_Material shown_
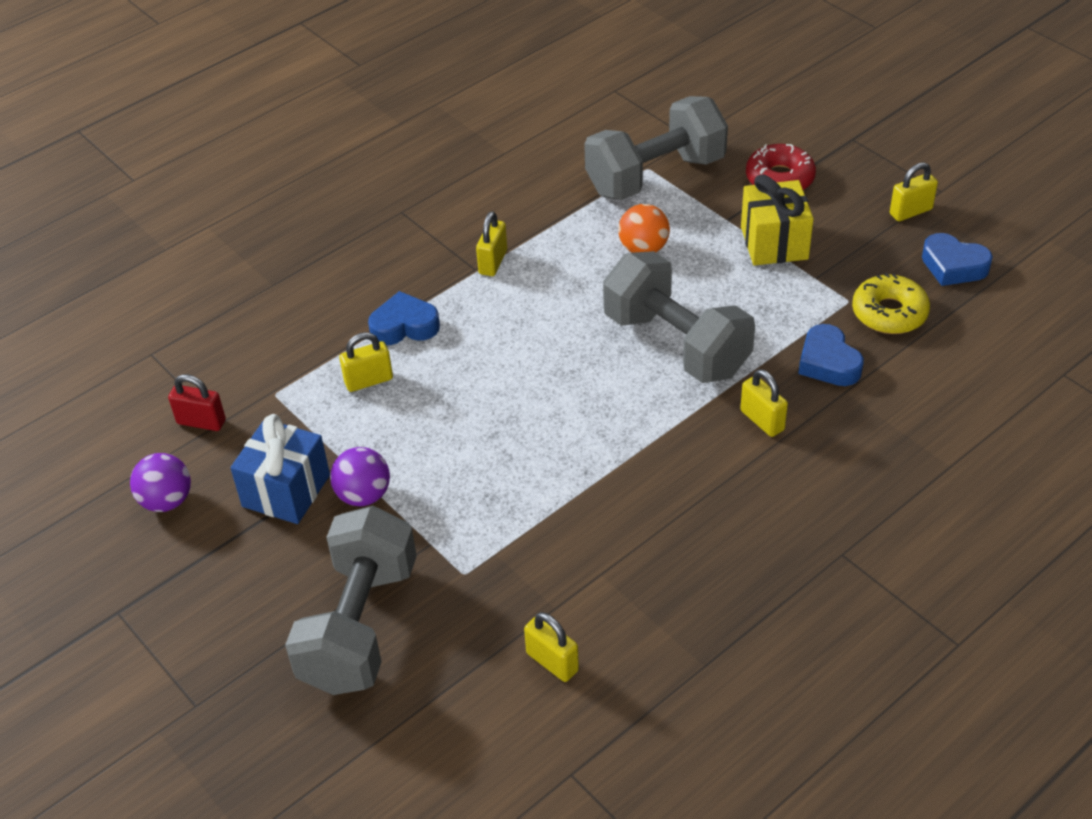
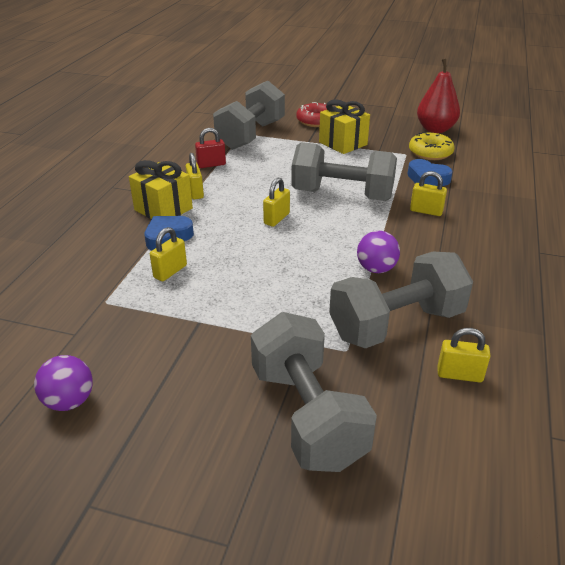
camera: 35 degrees left, 10 degrees down
(201, 422) = (58, 339): red padlock -> red padlock (211, 165)
(286, 491) = (167, 354): blue gift -> none
(363, 495) = (229, 334): purple ball -> purple ball (376, 269)
(433, 277) = (163, 209): none -> yellow gift
(548, 568) = (396, 324): none -> grey dumbbell
(643, 249) = (278, 163): orange ball -> none
(910, 211) = (392, 117): yellow padlock -> yellow padlock (276, 219)
(953, 266) = (435, 129): blue heart -> red pear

_Assigned task_
Each line from the top of the records through the one containing "(433, 277) = (163, 209): none -> yellow gift" needs to be transcribed exactly, without pictures.

_Answer box_
camera: 35 degrees left, 10 degrees down
(201, 422) = (58, 339): red padlock -> red padlock (211, 165)
(286, 491) = (167, 354): blue gift -> none
(363, 495) = (229, 334): purple ball -> purple ball (376, 269)
(433, 277) = (163, 209): none -> yellow gift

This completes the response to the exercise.